═════ RECORDS FOR THIS TASK ═════

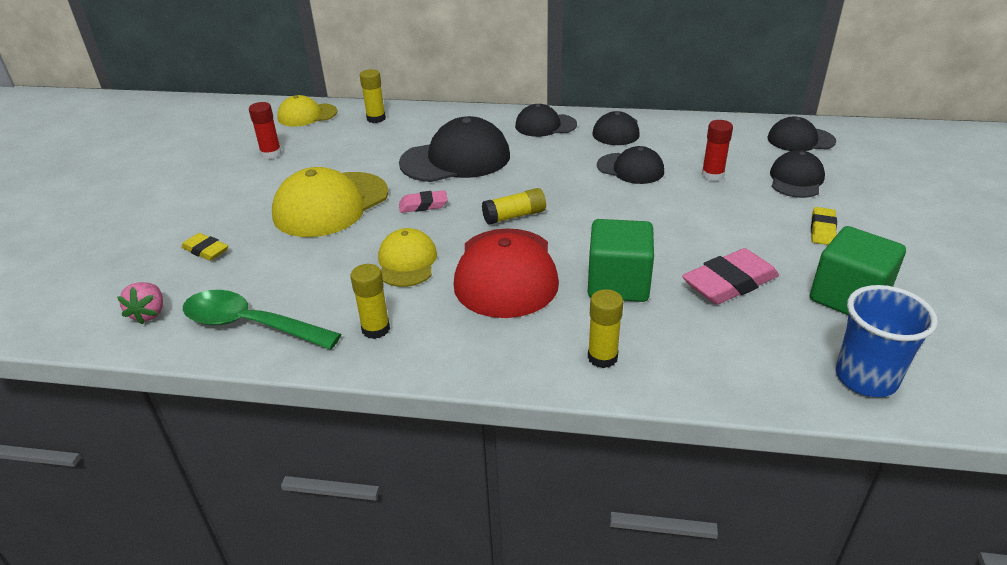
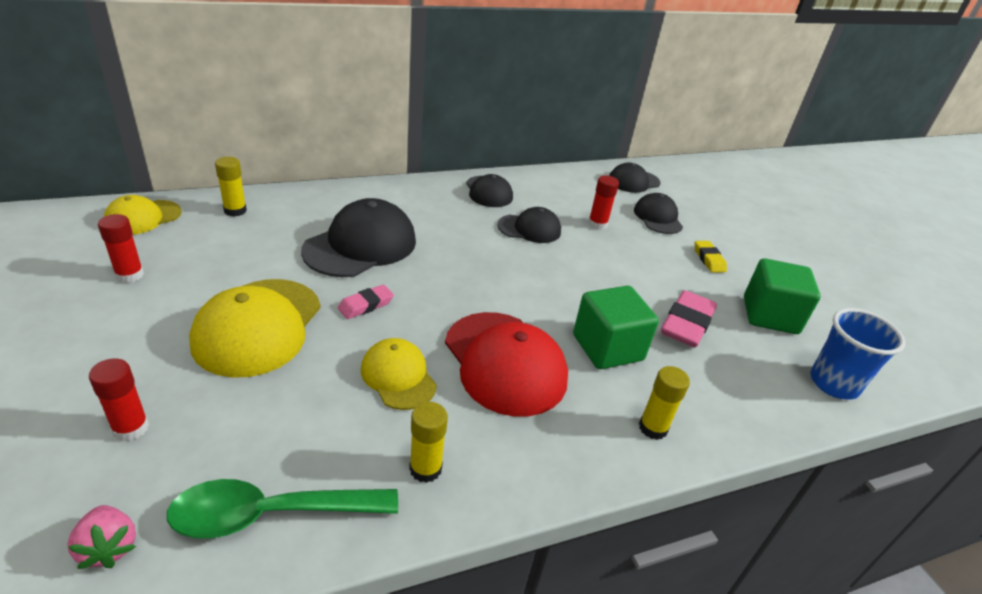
camera: 35 degrees left, 0 degrees up
(206, 250) = (131, 428): yellow eraser -> red glue stick
(514, 216) = (466, 298): yellow glue stick -> none
(545, 125) = (421, 195): black cap -> none

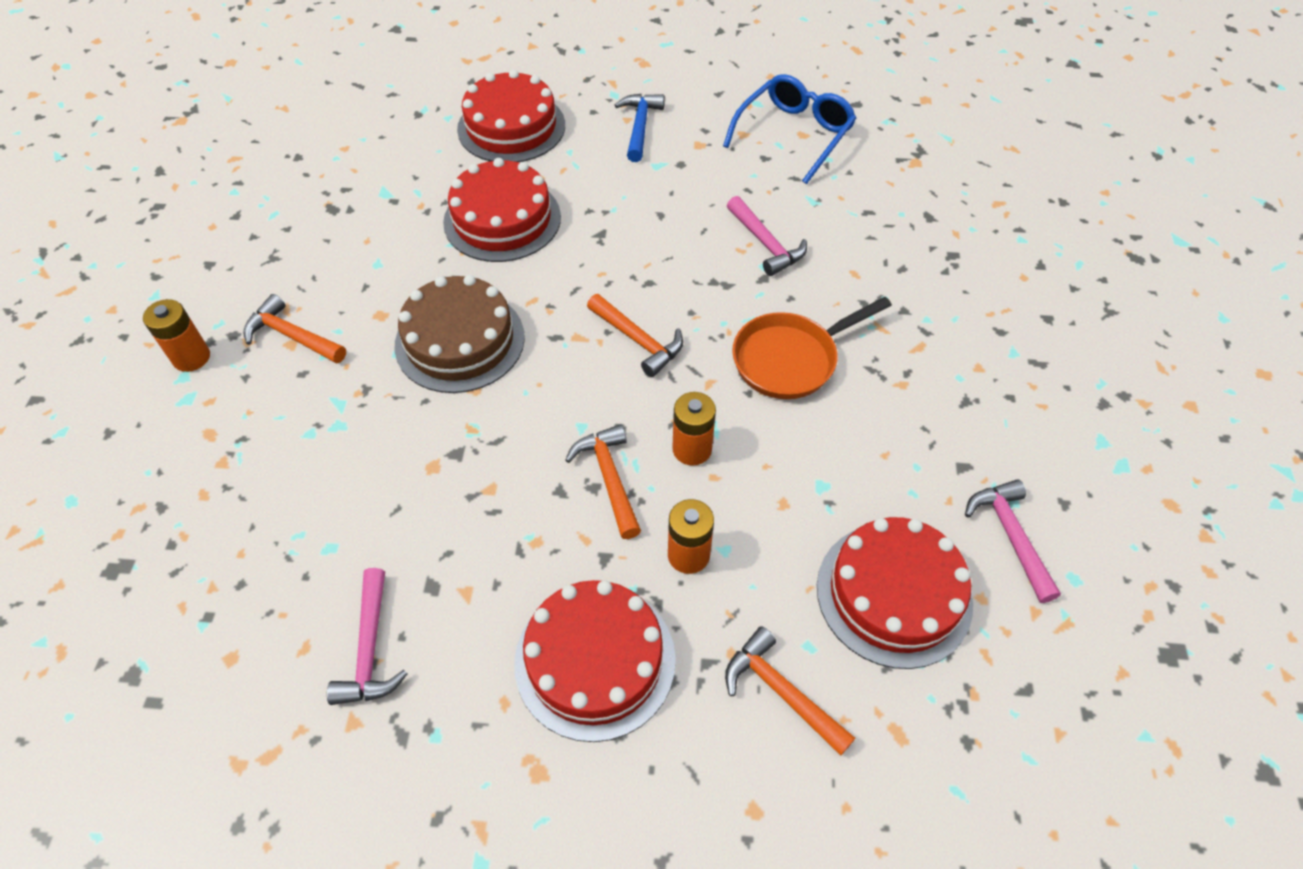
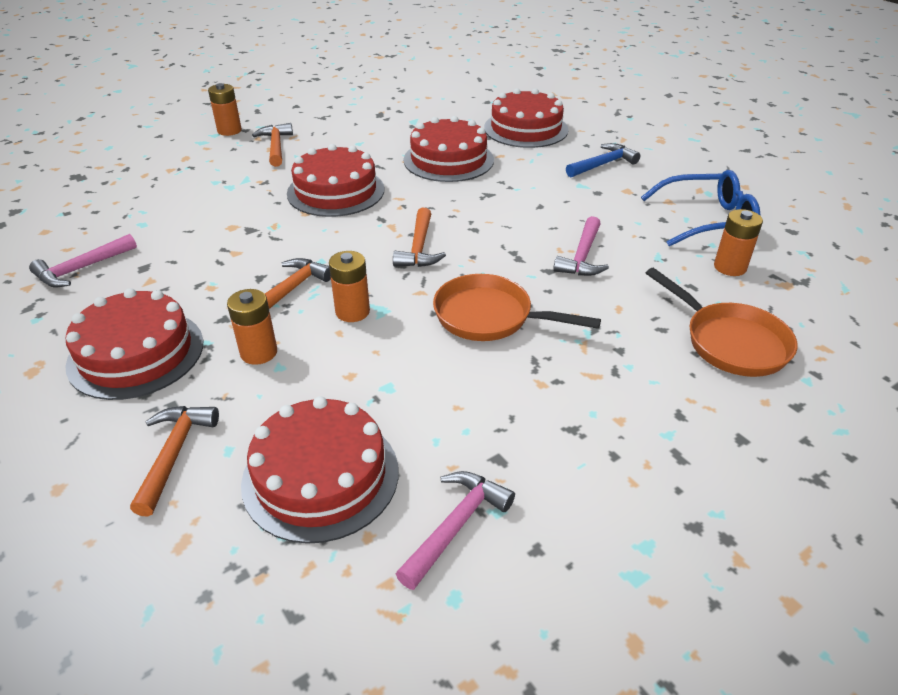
camera: 50 degrees right, 15 degrees down
(460, 341) = (336, 191): brown cake -> red cake
(866, 173) = (730, 267): none -> orange battery
(950, 244) = (730, 342): none -> orange pan

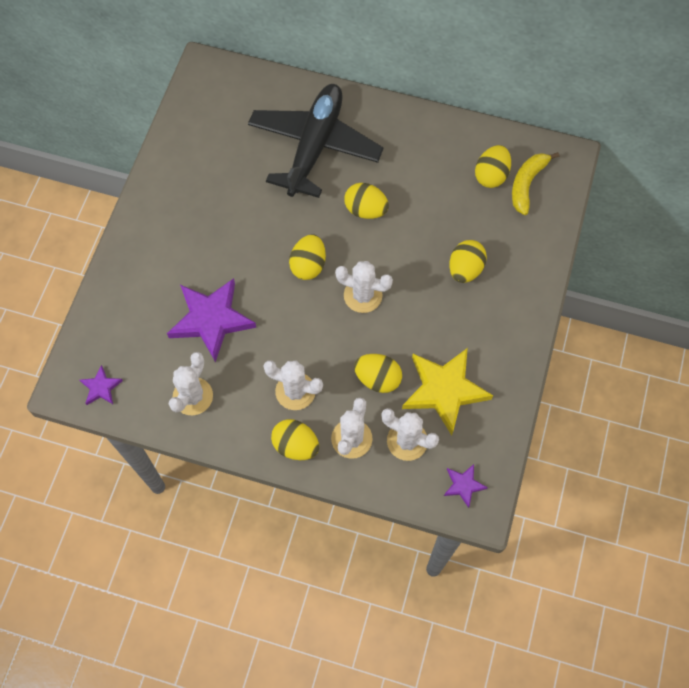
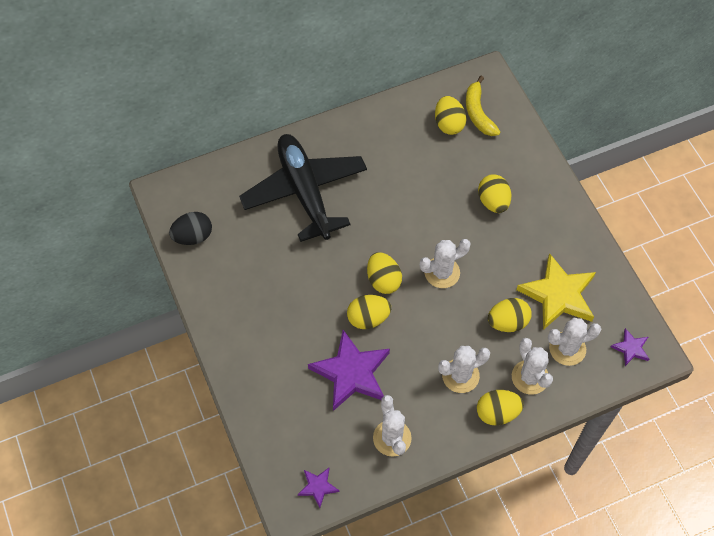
camera: 40 degrees left, 5 degrees down
(194, 119) = (193, 236): none -> black egg
(365, 210) = (386, 211): yellow egg -> yellow egg (368, 318)

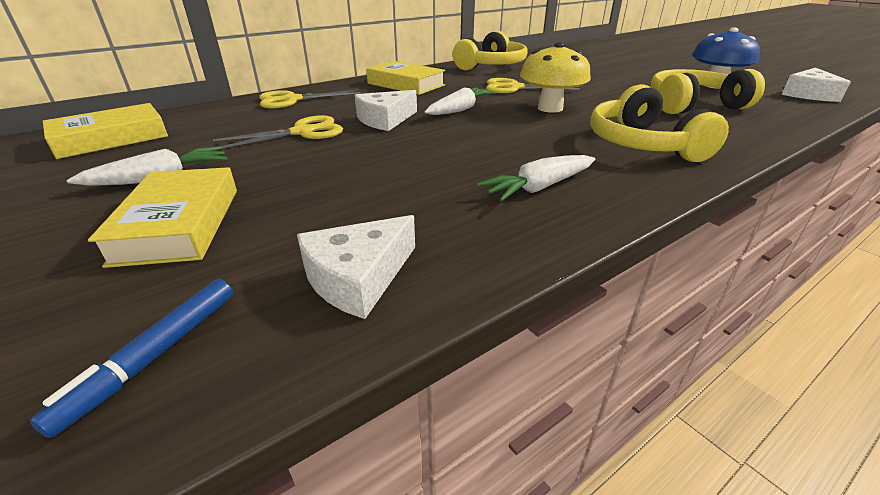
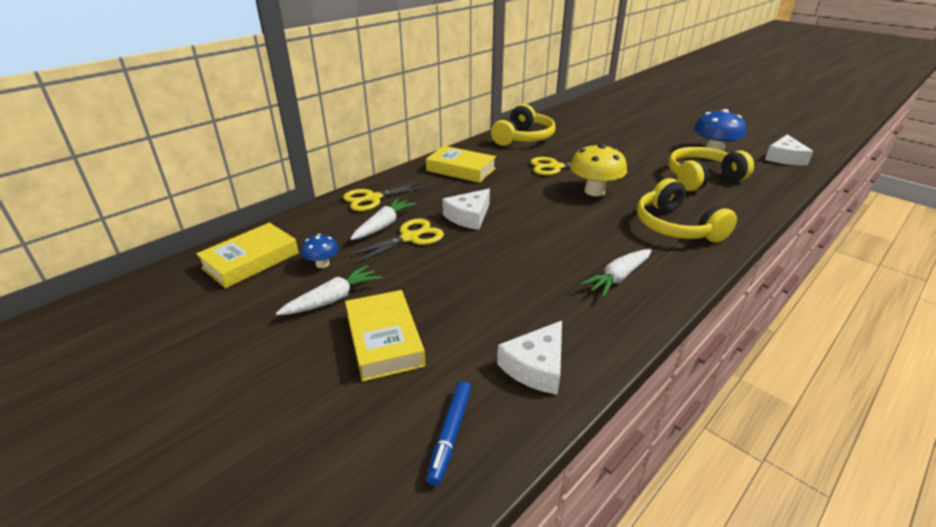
camera: 10 degrees left, 0 degrees up
(183, 147) = (322, 264): none -> blue mushroom
(460, 110) = (524, 199): white carrot -> white carrot (383, 225)

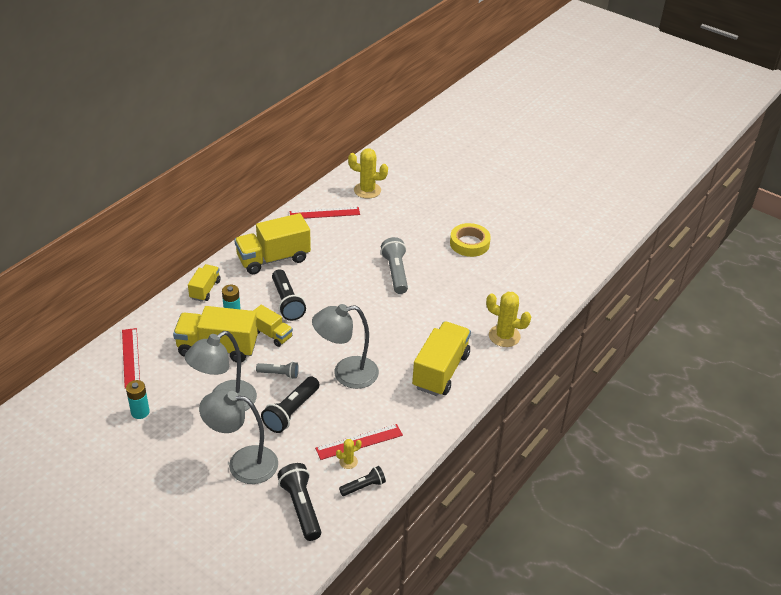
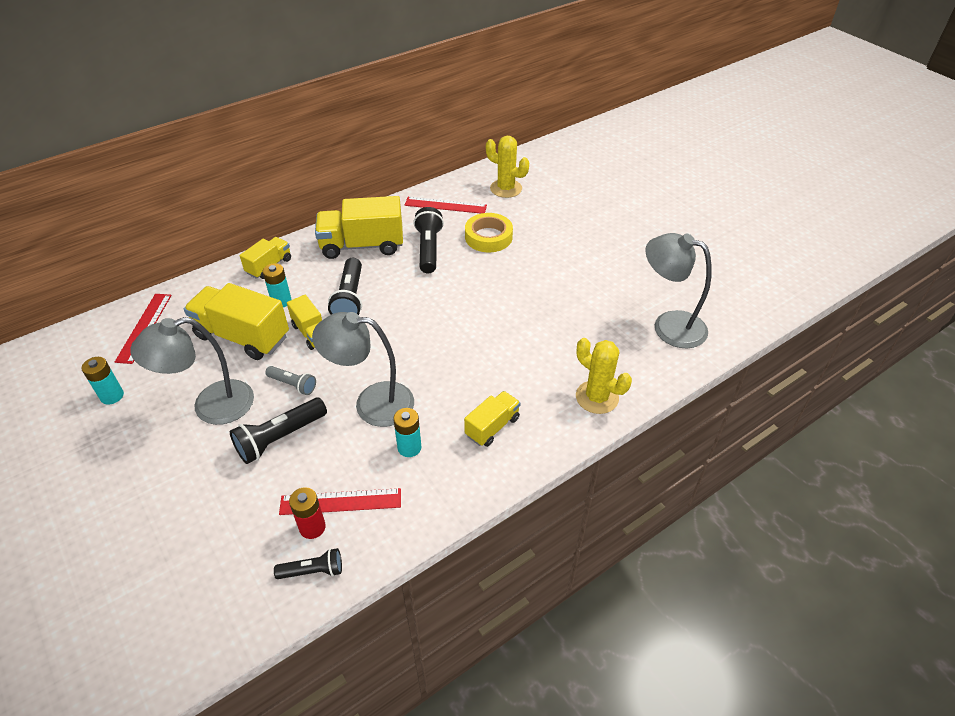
camera: 20 degrees right, 5 degrees up
(242, 463) = (184, 494): grey lamp -> grey lamp (669, 325)
(301, 507) = (218, 580): black flashlight -> black flashlight (429, 249)
(348, 461) = (312, 527): yellow cactus -> red battery
(389, 397) = (409, 447): none -> turquoise battery
(396, 273) = (494, 288): grey flashlight -> none
(440, 371) = (492, 427): yellow truck -> yellow truck, size x0.56
(469, 243) = (600, 269): yellow tape -> yellow tape (488, 237)

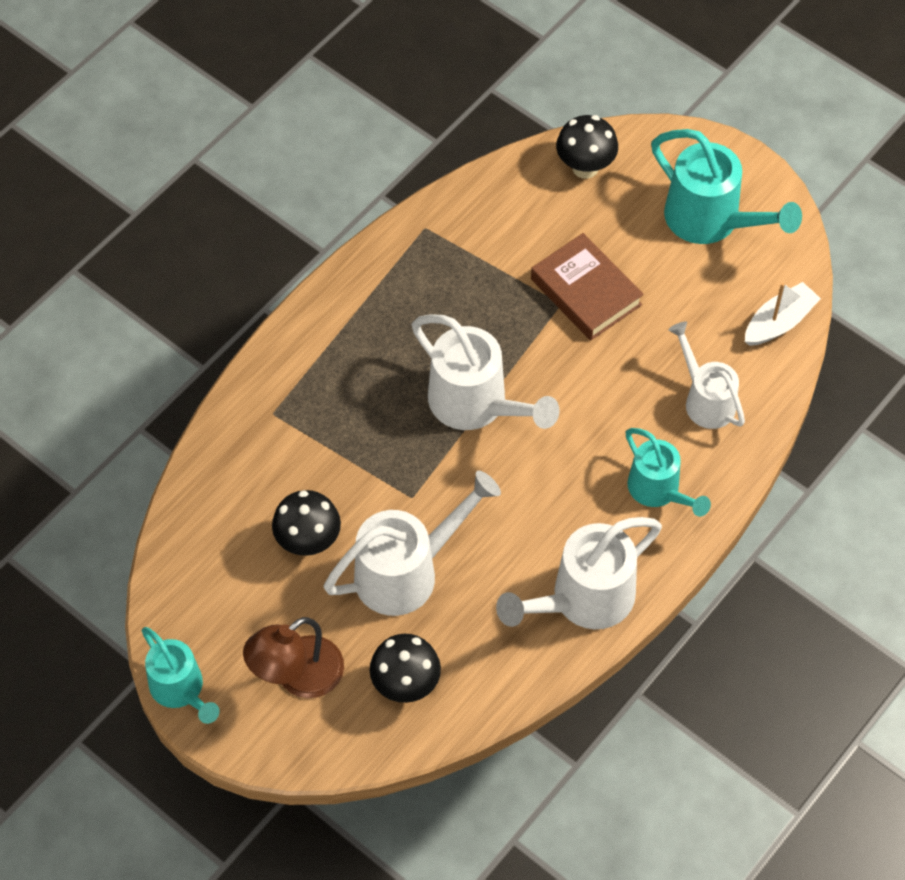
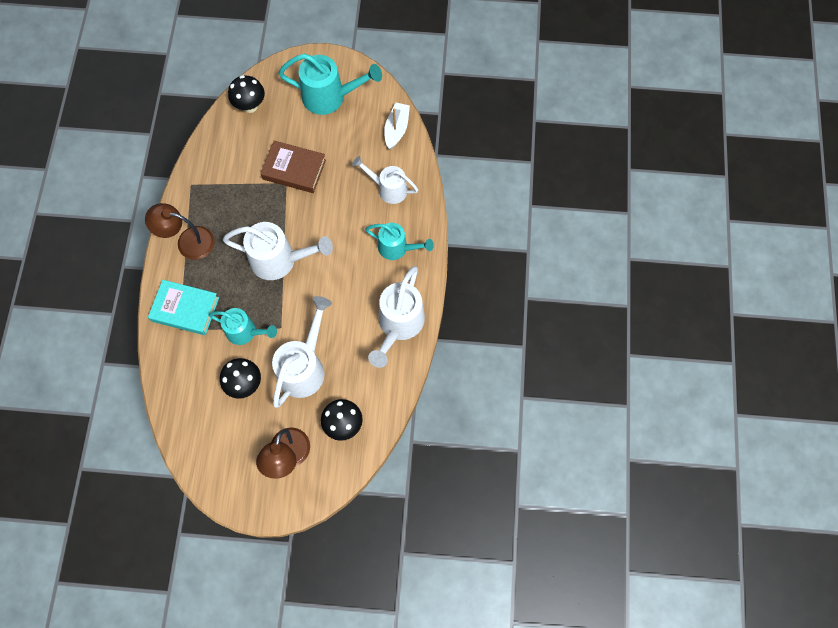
camera: 35 degrees left, 10 degrees up
(180, 690) = (233, 503): turquoise watering can -> turquoise watering can (245, 332)
(299, 391) = (185, 309): none -> turquoise book
(366, 302) = (188, 241): none -> brown lamp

═════

§ **ACTIVITY**:
Write out the lines above from the one with "(866, 173) = (730, 267): none" through the one with "camera: 20 degrees right, 5 degrees up", ends included, exactly; no picture goes in.

§ **SOLUTION TO THE PROBLEM**:
(866, 173) = (730, 267): none -> orange battery
(950, 244) = (730, 342): none -> orange pan

camera: 40 degrees left, 5 degrees down
(194, 119) = (193, 236): none -> black egg
(365, 210) = (386, 211): yellow egg -> yellow egg (368, 318)

camera: 10 degrees left, 0 degrees up
(183, 147) = (322, 264): none -> blue mushroom
(460, 110) = (524, 199): white carrot -> white carrot (383, 225)

camera: 20 degrees right, 5 degrees up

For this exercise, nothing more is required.